• Records for the task:
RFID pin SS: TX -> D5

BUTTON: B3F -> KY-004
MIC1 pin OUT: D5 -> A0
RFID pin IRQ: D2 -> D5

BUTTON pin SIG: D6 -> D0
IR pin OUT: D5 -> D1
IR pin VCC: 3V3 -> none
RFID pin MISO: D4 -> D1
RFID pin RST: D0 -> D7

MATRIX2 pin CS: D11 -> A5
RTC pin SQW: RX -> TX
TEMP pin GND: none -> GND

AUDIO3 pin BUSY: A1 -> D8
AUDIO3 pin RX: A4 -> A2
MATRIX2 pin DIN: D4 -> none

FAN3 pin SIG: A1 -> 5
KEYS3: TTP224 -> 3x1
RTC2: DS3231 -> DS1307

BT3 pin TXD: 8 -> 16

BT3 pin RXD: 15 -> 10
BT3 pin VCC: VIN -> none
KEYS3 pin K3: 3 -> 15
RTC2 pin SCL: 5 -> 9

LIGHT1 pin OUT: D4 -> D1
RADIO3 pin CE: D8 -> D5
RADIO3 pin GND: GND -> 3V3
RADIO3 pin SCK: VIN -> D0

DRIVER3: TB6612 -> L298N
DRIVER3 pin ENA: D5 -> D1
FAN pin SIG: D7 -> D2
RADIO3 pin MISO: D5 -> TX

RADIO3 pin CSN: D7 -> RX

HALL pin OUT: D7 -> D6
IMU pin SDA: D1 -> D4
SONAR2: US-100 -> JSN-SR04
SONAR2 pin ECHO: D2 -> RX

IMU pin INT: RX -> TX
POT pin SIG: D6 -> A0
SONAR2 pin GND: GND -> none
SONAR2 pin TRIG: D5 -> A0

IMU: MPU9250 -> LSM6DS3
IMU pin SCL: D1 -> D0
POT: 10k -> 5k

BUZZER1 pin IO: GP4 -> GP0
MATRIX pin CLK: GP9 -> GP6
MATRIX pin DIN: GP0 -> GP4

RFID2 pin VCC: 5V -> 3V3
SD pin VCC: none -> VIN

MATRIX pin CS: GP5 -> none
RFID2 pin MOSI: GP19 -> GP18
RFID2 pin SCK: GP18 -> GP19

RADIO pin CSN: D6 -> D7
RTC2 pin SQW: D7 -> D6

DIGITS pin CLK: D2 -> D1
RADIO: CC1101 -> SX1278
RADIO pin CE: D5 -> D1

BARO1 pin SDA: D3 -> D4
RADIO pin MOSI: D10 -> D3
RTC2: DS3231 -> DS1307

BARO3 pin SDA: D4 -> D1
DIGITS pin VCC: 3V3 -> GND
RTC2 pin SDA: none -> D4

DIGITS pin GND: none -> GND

• Task: Repeat the material in full, exactly as it stands.

• Response to this exercise:
RFID pin SS: TX -> D5

BUTTON: B3F -> KY-004
MIC1 pin OUT: D5 -> A0
RFID pin IRQ: D2 -> D5

BUTTON pin SIG: D6 -> D0
IR pin OUT: D5 -> D1
IR pin VCC: 3V3 -> none
RFID pin MISO: D4 -> D1
RFID pin RST: D0 -> D7

MATRIX2 pin CS: D11 -> A5
RTC pin SQW: RX -> TX
TEMP pin GND: none -> GND

AUDIO3 pin BUSY: A1 -> D8
AUDIO3 pin RX: A4 -> A2
MATRIX2 pin DIN: D4 -> none

FAN3 pin SIG: A1 -> 5
KEYS3: TTP224 -> 3x1
RTC2: DS3231 -> DS1307

BT3 pin TXD: 8 -> 16

BT3 pin RXD: 15 -> 10
BT3 pin VCC: VIN -> none
KEYS3 pin K3: 3 -> 15
RTC2 pin SCL: 5 -> 9

LIGHT1 pin OUT: D4 -> D1
RADIO3 pin CE: D8 -> D5
RADIO3 pin GND: GND -> 3V3
RADIO3 pin SCK: VIN -> D0

DRIVER3: TB6612 -> L298N
DRIVER3 pin ENA: D5 -> D1
FAN pin SIG: D7 -> D2
RADIO3 pin MISO: D5 -> TX

RADIO3 pin CSN: D7 -> RX

HALL pin OUT: D7 -> D6
IMU pin SDA: D1 -> D4
SONAR2: US-100 -> JSN-SR04
SONAR2 pin ECHO: D2 -> RX

IMU pin INT: RX -> TX
POT pin SIG: D6 -> A0
SONAR2 pin GND: GND -> none
SONAR2 pin TRIG: D5 -> A0

IMU: MPU9250 -> LSM6DS3
IMU pin SCL: D1 -> D0
POT: 10k -> 5k

BUZZER1 pin IO: GP4 -> GP0
MATRIX pin CLK: GP9 -> GP6
MATRIX pin DIN: GP0 -> GP4

RFID2 pin VCC: 5V -> 3V3
SD pin VCC: none -> VIN

MATRIX pin CS: GP5 -> none
RFID2 pin MOSI: GP19 -> GP18
RFID2 pin SCK: GP18 -> GP19

RADIO pin CSN: D6 -> D7
RTC2 pin SQW: D7 -> D6

DIGITS pin CLK: D2 -> D1
RADIO: CC1101 -> SX1278
RADIO pin CE: D5 -> D1

BARO1 pin SDA: D3 -> D4
RADIO pin MOSI: D10 -> D3
RTC2: DS3231 -> DS1307

BARO3 pin SDA: D4 -> D1
DIGITS pin VCC: 3V3 -> GND
RTC2 pin SDA: none -> D4

DIGITS pin GND: none -> GND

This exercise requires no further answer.